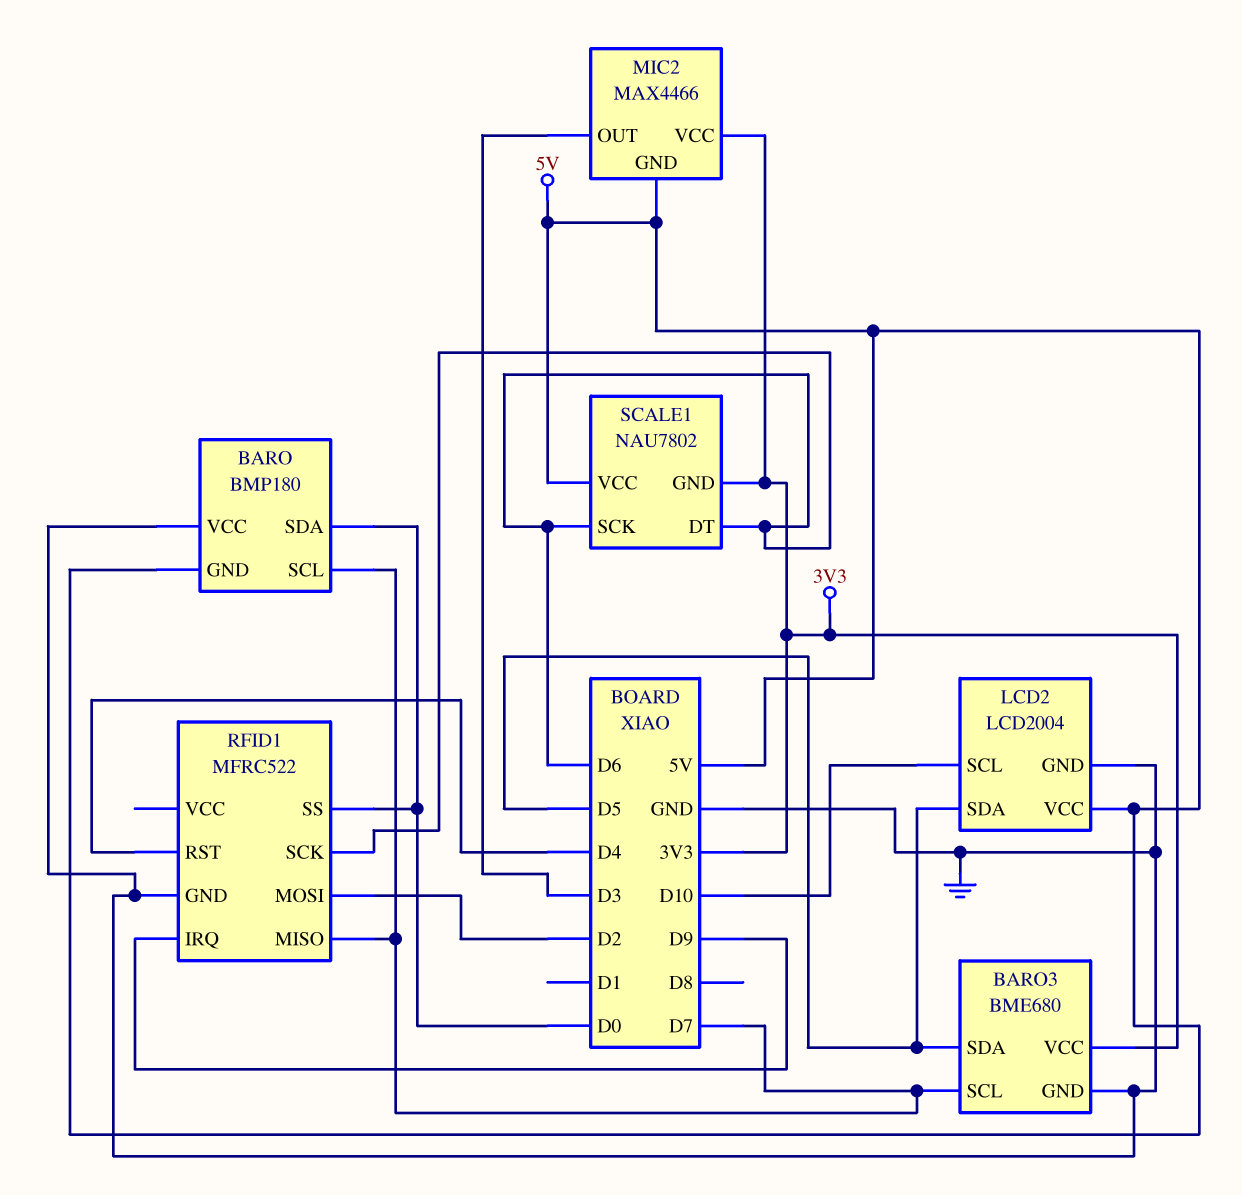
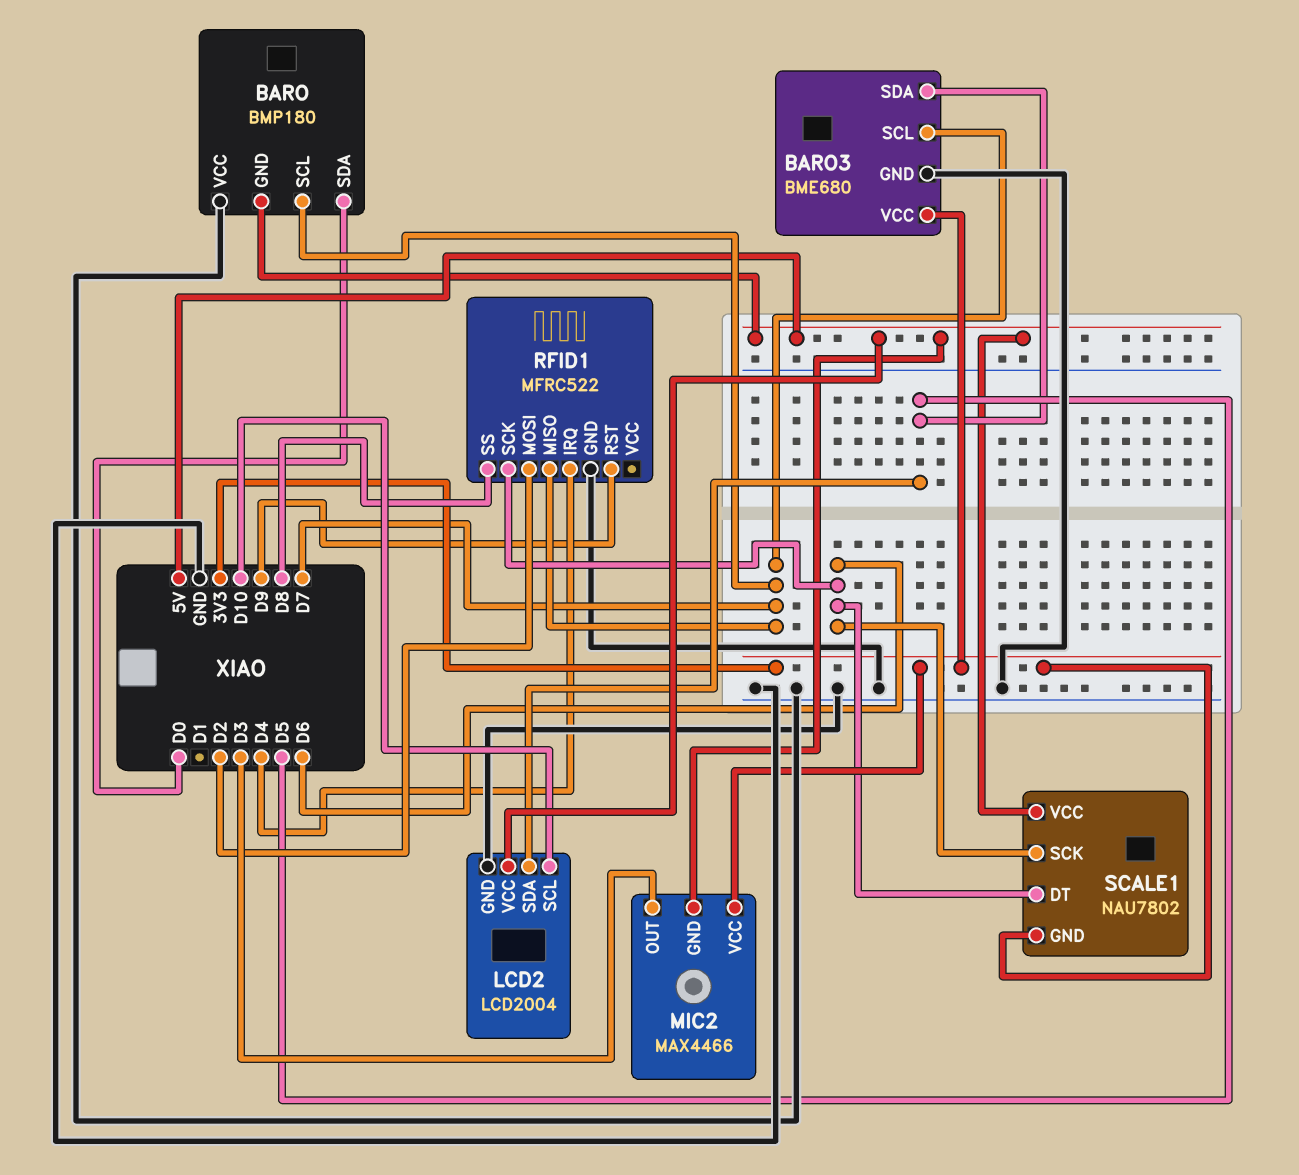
RFID1 pin IRQ: D9 -> D4
RFID1 pin RST: D4 -> D9
RFID1 pin SS: D0 -> D8

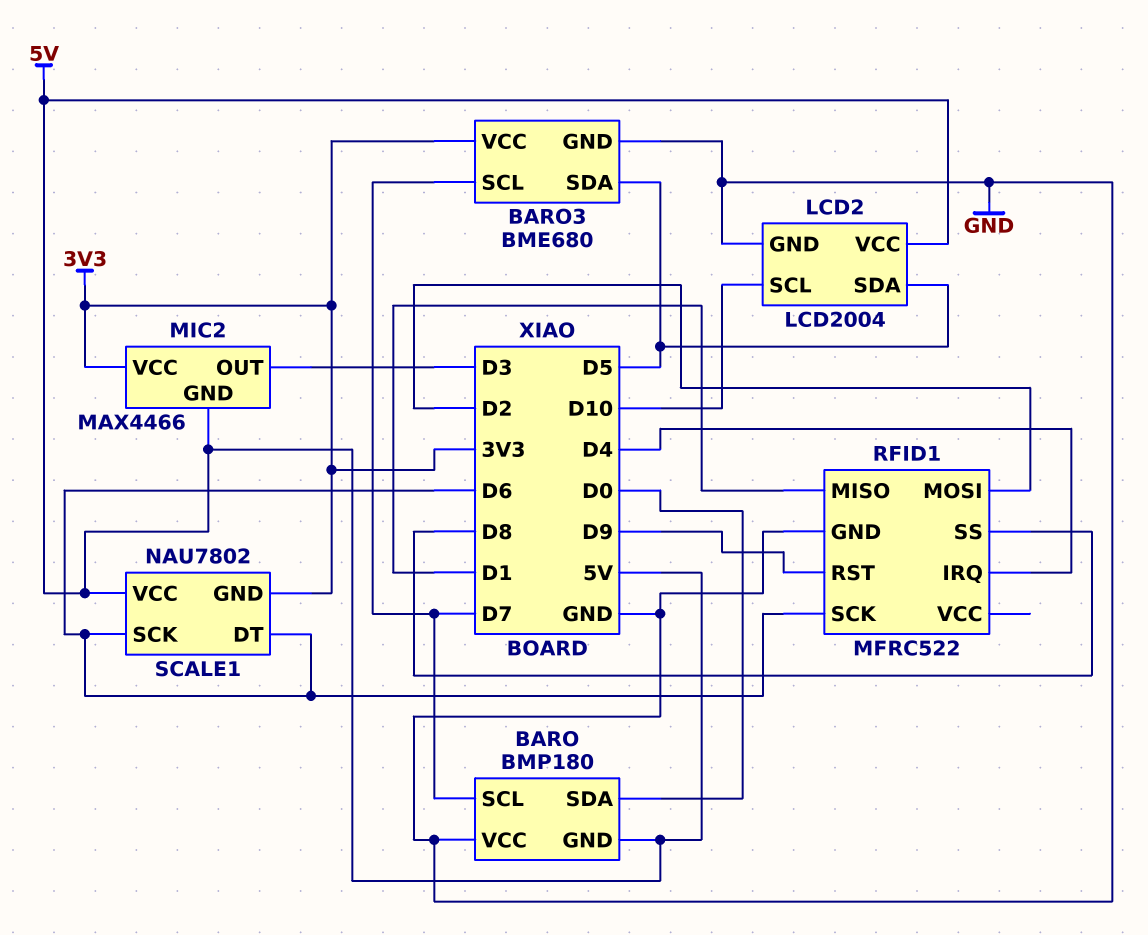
RFID1 pin MISO: D7 -> D1

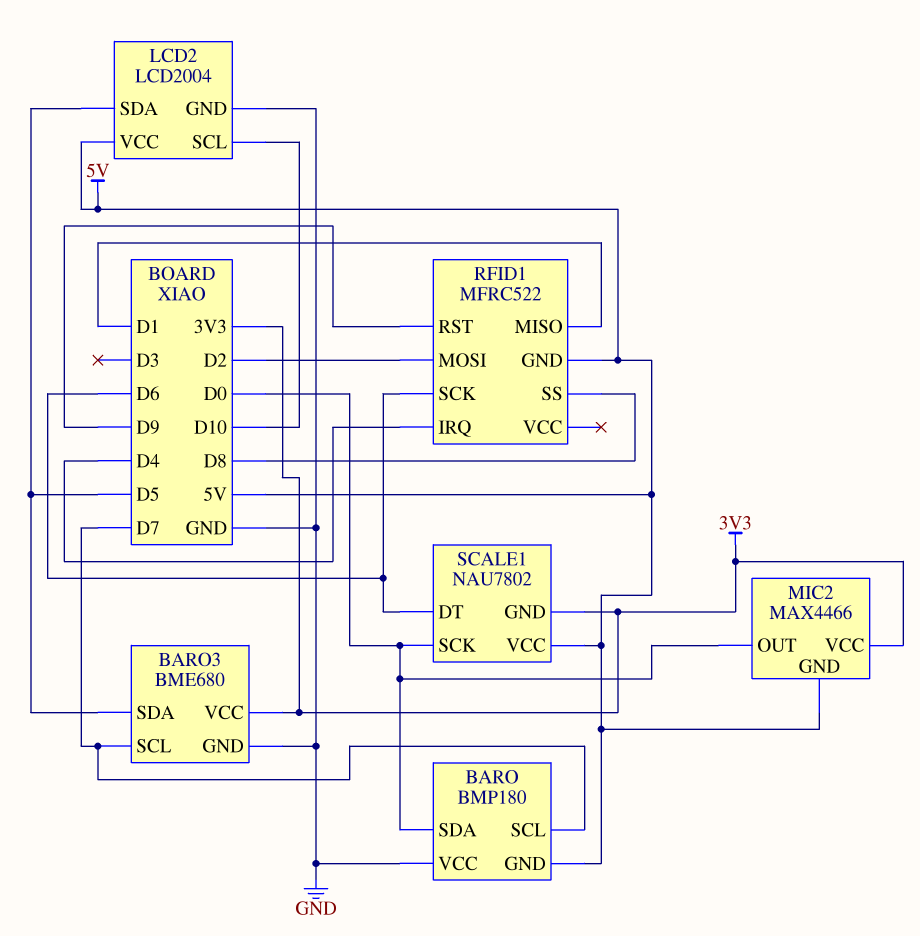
MIC2 pin OUT: D3 -> D0
RFID1 pin GND: GND -> 5V
SCALE1 pin SCK: D6 -> D0

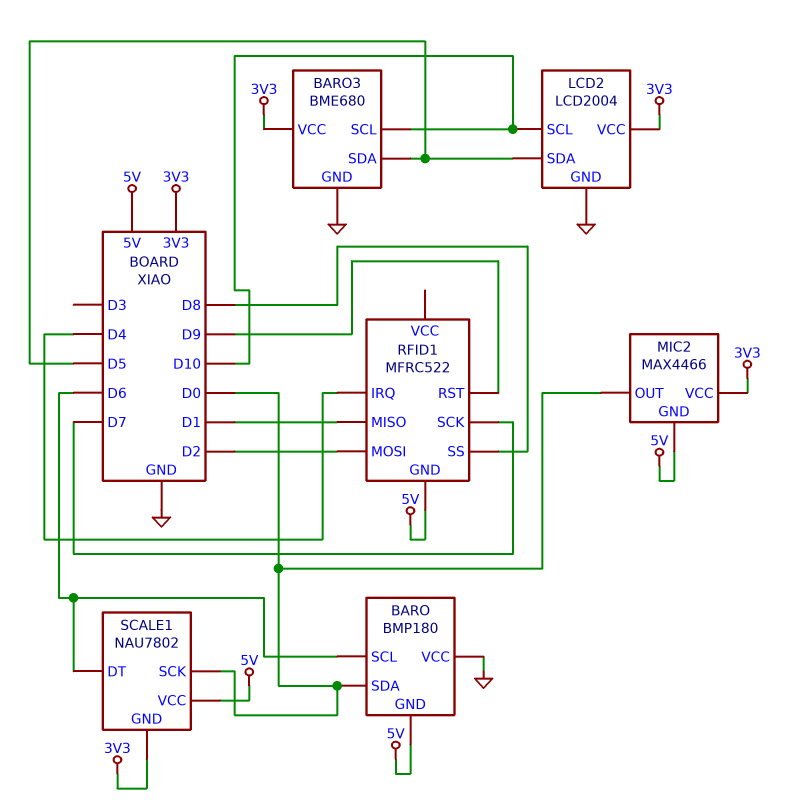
BARO pin SCL: D7 -> D6
BARO3 pin SCL: D7 -> D10
LCD2 pin VCC: 5V -> 3V3
RFID1 pin SCK: D6 -> D7

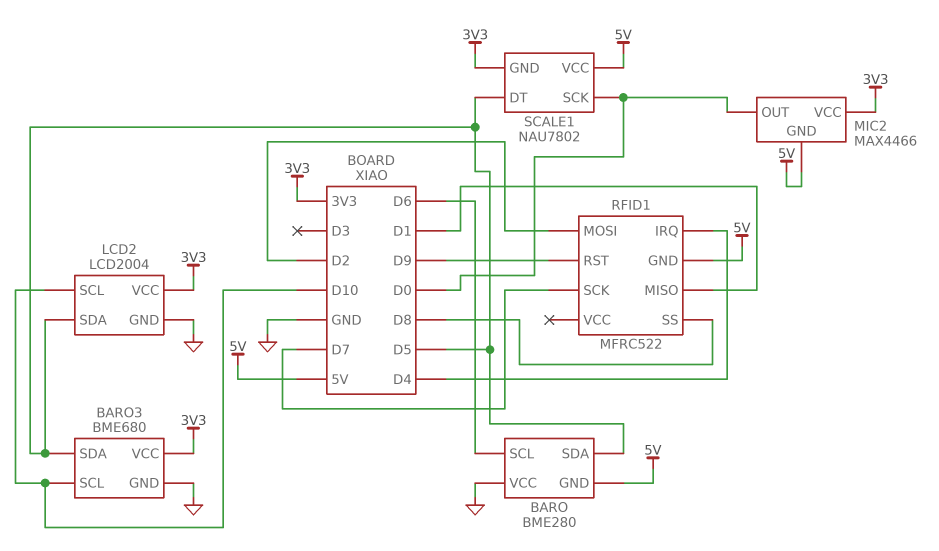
BARO: BMP180 -> BME280
BARO pin SDA: D0 -> D5
SCALE1 pin DT: D6 -> D5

• • •

== GOAL OF THE EXERCISE ==
Strip the images and return the remaining data exactly.

== TASK ANSWER ==
RFID1 pin IRQ: D9 -> D4
RFID1 pin RST: D4 -> D9
RFID1 pin SS: D0 -> D8

RFID1 pin MISO: D7 -> D1

MIC2 pin OUT: D3 -> D0
RFID1 pin GND: GND -> 5V
SCALE1 pin SCK: D6 -> D0

BARO pin SCL: D7 -> D6
BARO3 pin SCL: D7 -> D10
LCD2 pin VCC: 5V -> 3V3
RFID1 pin SCK: D6 -> D7

BARO: BMP180 -> BME280
BARO pin SDA: D0 -> D5
SCALE1 pin DT: D6 -> D5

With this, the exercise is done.